WHAT YOU WILL DO: Please give, exactly as they appear below, the line with "blue hat [517,569,580,624]" and every line after it through the final one, and nothing else.
-- DATA PROVIDED follows --
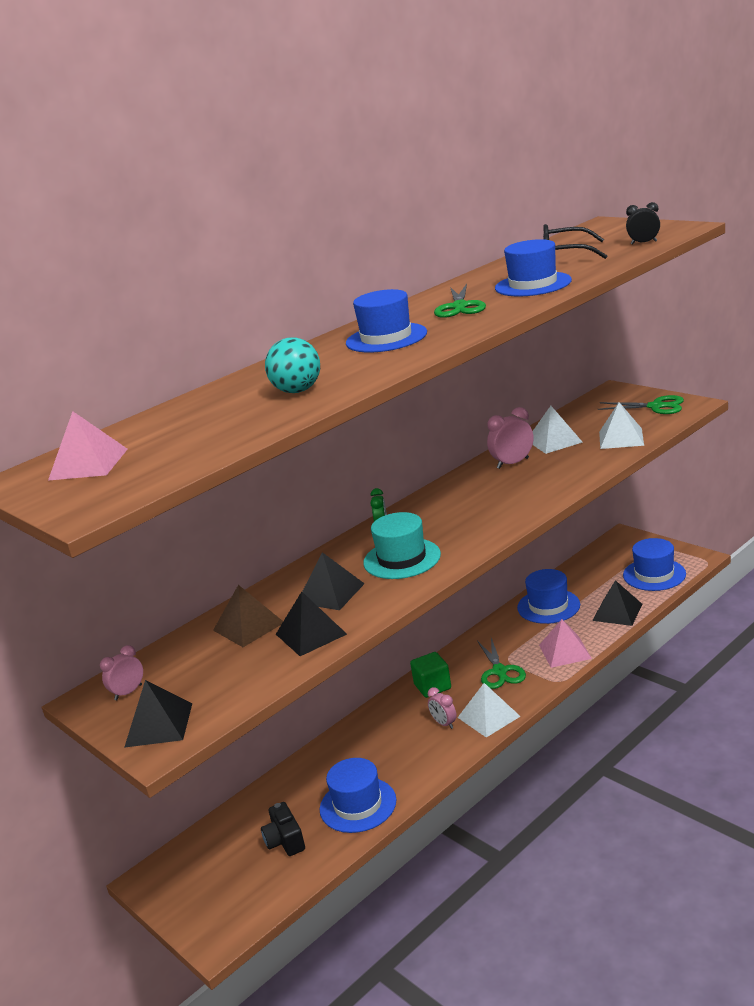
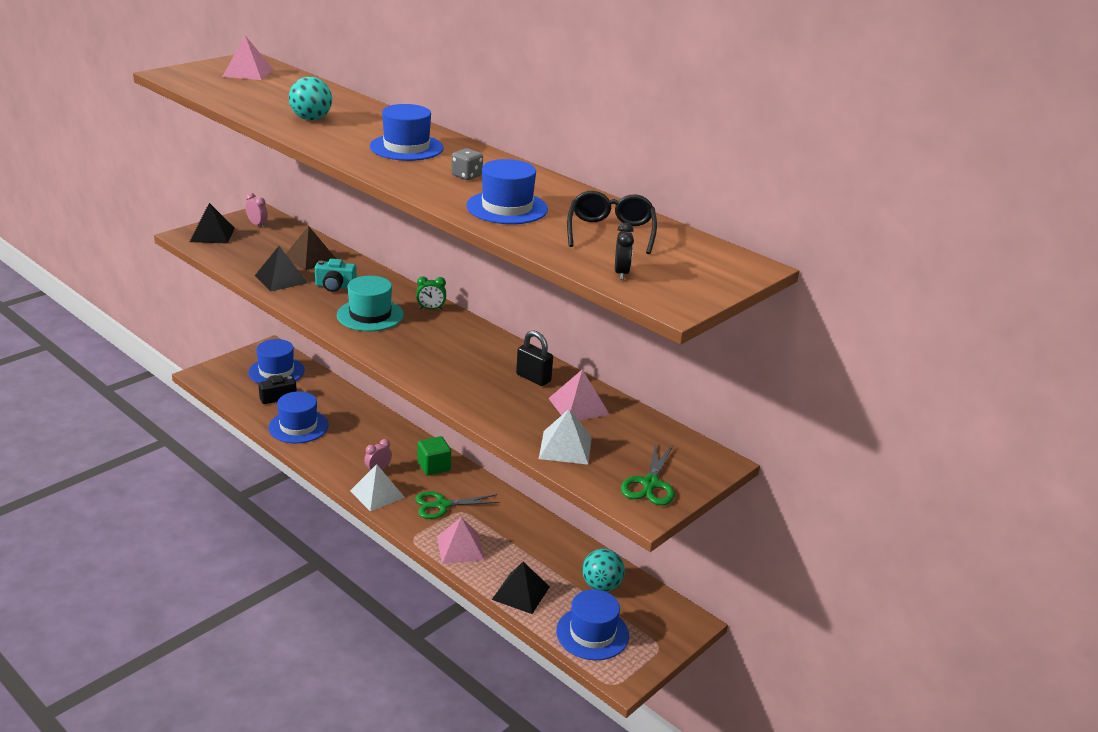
camera: 80 degrees right, 5 degrees up
black pyramid [302,552,365,610] -> turquoise camera [315,259,357,292]
green scissors [434,284,486,318] -> grey dice [451,148,483,180]
pink clock [487,407,533,469] -> black padlock [516,330,553,386]
blue hat [517,569,580,624] -> blue hat moved to [248,339,304,384]
white pyramid [533,406,582,454] -> pink pyramid [548,369,610,421]
none -> turquoise ball [582,549,625,592]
-- DATA PROVIDED concluded --
REPLY:
blue hat [517,569,580,624] -> blue hat moved to [248,339,304,384]
white pyramid [533,406,582,454] -> pink pyramid [548,369,610,421]
none -> turquoise ball [582,549,625,592]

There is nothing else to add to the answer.